=== TRY IT ===
After locating the line with "removed | stockpot" in the data that follows, return it and every later line exactly, up to and including the line with "(black) | <642".

Coordinate-based object records:
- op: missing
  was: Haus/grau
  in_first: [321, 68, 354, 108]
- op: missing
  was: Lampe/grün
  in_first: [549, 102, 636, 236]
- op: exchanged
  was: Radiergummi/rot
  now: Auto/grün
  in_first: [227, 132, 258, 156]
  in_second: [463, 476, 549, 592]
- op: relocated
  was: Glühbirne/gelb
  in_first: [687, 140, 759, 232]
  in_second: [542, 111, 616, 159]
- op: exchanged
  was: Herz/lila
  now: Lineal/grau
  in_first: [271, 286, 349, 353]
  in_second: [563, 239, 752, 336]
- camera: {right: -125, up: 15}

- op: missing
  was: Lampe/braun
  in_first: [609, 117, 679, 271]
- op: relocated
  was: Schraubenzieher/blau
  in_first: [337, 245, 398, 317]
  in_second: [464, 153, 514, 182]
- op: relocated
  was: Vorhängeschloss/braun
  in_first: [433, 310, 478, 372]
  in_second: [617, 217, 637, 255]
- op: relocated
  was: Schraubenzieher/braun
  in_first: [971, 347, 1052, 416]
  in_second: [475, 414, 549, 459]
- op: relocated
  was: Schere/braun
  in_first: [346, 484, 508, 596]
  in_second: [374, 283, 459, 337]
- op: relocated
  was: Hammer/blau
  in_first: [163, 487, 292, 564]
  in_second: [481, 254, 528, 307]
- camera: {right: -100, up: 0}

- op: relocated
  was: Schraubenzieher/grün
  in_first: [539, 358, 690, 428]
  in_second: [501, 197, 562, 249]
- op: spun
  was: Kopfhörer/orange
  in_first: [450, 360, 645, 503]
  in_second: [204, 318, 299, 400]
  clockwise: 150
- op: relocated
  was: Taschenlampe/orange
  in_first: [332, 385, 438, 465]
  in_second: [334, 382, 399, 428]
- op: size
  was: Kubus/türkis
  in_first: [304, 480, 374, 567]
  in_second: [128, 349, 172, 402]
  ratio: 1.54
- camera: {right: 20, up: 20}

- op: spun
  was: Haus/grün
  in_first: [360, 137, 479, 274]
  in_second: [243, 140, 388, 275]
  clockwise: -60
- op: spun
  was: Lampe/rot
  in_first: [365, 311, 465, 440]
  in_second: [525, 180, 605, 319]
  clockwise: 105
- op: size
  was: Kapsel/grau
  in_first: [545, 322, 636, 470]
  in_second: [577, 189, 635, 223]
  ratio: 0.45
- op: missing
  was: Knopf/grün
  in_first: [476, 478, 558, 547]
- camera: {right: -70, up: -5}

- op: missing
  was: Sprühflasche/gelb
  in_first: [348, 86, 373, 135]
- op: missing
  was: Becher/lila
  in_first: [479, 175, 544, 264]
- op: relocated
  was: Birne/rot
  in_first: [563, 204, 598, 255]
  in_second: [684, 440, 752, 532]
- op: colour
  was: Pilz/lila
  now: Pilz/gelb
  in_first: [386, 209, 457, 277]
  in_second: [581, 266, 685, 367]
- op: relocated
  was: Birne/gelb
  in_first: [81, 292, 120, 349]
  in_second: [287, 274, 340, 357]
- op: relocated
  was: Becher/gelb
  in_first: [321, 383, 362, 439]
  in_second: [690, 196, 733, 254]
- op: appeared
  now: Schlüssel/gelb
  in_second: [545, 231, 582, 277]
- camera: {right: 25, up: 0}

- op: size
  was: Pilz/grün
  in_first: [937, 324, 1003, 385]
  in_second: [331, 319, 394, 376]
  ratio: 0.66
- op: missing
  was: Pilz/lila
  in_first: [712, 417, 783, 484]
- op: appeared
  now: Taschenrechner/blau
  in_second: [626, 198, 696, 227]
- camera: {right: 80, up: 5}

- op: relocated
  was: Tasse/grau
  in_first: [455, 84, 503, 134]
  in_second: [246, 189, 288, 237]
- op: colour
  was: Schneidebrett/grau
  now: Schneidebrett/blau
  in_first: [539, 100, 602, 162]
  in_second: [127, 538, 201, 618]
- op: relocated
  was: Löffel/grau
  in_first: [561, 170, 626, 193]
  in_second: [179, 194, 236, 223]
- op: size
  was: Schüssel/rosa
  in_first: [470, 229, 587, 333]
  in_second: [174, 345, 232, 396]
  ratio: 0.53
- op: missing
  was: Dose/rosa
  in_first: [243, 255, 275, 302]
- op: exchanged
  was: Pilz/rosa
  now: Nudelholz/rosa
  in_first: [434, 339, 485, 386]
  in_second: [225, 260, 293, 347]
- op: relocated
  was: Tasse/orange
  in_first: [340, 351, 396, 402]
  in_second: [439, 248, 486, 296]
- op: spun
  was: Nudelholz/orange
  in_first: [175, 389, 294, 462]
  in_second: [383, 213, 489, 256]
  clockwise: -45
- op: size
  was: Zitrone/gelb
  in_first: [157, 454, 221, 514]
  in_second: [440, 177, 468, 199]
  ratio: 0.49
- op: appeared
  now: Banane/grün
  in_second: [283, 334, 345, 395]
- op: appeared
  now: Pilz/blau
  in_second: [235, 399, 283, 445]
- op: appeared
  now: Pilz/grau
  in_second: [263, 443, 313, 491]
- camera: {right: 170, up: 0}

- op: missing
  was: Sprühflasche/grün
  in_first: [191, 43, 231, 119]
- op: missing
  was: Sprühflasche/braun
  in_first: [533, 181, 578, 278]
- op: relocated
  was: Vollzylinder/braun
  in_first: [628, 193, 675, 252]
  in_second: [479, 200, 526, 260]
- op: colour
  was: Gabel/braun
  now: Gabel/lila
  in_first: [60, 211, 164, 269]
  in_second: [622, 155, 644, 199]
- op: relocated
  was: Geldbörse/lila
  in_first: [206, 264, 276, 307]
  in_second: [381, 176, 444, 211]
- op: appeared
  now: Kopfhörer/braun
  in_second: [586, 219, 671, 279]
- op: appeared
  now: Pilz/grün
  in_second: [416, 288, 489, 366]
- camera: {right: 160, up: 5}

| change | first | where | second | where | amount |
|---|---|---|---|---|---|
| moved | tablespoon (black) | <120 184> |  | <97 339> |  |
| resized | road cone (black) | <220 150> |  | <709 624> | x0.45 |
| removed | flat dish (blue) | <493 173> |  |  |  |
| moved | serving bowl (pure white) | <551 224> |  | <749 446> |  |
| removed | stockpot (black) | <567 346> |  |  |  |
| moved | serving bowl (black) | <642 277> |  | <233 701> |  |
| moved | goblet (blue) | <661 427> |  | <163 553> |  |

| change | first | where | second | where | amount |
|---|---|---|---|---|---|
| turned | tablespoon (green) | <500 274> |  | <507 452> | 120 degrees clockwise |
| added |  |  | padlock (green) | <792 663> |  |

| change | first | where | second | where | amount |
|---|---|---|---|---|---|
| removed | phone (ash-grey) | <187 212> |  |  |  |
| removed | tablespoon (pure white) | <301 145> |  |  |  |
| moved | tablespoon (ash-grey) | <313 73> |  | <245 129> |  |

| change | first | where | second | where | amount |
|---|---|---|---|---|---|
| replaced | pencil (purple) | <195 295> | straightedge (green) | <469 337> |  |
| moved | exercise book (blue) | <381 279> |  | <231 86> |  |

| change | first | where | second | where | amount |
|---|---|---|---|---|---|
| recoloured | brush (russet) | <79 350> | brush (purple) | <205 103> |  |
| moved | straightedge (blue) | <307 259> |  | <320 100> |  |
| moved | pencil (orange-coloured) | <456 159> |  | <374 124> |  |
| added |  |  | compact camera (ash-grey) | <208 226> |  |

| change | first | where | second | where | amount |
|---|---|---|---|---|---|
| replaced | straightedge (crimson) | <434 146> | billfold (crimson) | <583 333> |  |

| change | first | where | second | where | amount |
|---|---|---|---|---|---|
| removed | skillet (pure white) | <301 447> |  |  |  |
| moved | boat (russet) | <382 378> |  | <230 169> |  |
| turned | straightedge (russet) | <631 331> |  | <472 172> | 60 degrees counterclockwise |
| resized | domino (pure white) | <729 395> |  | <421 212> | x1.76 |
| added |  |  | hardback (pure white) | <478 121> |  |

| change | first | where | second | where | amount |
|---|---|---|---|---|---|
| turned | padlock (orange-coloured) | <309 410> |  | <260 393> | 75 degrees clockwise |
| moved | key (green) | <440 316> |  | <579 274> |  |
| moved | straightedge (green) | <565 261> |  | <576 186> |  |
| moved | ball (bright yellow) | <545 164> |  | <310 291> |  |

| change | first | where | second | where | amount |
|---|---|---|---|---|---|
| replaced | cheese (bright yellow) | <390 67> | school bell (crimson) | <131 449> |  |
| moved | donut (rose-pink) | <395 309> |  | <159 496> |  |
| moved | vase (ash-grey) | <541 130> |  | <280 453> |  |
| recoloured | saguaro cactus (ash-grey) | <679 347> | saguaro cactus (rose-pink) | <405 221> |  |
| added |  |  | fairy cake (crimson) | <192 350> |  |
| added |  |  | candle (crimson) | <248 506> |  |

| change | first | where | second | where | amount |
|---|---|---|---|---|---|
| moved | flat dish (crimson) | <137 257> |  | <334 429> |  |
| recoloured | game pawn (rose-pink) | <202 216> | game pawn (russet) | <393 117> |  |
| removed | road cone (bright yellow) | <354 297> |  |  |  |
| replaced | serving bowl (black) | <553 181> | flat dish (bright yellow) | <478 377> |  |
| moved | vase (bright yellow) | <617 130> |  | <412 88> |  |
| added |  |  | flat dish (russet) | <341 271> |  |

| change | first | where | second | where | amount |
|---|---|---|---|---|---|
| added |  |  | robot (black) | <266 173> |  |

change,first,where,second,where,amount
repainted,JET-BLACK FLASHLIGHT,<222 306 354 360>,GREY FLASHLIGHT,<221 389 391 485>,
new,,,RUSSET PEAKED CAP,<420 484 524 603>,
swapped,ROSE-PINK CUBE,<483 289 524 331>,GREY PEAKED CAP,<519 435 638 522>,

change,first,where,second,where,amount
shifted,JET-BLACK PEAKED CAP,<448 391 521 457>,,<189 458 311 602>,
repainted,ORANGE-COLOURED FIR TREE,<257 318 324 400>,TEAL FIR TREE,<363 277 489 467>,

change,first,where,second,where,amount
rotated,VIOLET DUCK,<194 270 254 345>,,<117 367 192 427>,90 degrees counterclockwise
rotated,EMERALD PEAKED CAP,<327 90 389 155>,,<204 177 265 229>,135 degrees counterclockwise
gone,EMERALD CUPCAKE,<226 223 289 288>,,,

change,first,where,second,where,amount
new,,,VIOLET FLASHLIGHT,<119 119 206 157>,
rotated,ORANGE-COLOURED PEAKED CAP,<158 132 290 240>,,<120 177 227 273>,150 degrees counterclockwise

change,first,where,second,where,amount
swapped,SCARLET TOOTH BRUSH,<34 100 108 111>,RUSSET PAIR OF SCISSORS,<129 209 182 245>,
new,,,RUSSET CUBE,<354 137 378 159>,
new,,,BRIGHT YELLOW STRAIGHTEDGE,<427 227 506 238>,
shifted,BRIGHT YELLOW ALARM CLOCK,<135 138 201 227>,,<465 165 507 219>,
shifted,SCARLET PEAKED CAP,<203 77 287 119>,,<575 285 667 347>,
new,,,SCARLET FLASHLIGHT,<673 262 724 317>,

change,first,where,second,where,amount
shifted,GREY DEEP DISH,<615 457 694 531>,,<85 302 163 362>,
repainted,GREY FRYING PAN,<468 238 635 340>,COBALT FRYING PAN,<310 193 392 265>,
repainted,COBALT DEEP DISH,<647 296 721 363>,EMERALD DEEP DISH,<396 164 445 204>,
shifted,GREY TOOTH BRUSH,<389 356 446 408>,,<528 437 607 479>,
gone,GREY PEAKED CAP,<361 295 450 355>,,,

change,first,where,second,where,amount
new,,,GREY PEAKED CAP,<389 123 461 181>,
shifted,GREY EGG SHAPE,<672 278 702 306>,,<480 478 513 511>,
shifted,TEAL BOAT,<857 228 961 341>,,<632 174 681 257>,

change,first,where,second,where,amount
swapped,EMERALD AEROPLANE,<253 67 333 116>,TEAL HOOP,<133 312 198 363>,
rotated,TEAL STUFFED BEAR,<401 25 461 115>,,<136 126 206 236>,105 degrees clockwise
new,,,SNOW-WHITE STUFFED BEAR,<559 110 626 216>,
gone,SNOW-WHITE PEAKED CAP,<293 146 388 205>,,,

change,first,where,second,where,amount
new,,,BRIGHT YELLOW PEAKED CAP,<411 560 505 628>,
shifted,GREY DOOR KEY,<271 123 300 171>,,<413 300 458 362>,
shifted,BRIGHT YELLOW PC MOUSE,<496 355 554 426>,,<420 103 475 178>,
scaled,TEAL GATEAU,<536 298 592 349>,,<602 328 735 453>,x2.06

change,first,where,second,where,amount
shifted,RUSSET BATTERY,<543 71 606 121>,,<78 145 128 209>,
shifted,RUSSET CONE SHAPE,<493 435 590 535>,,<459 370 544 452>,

=== FINAL ANSWER ===
| removed | stockpot (black) | <567 346> |  |  |  |
| moved | serving bowl (black) | <642 277> |  | <233 701> |  |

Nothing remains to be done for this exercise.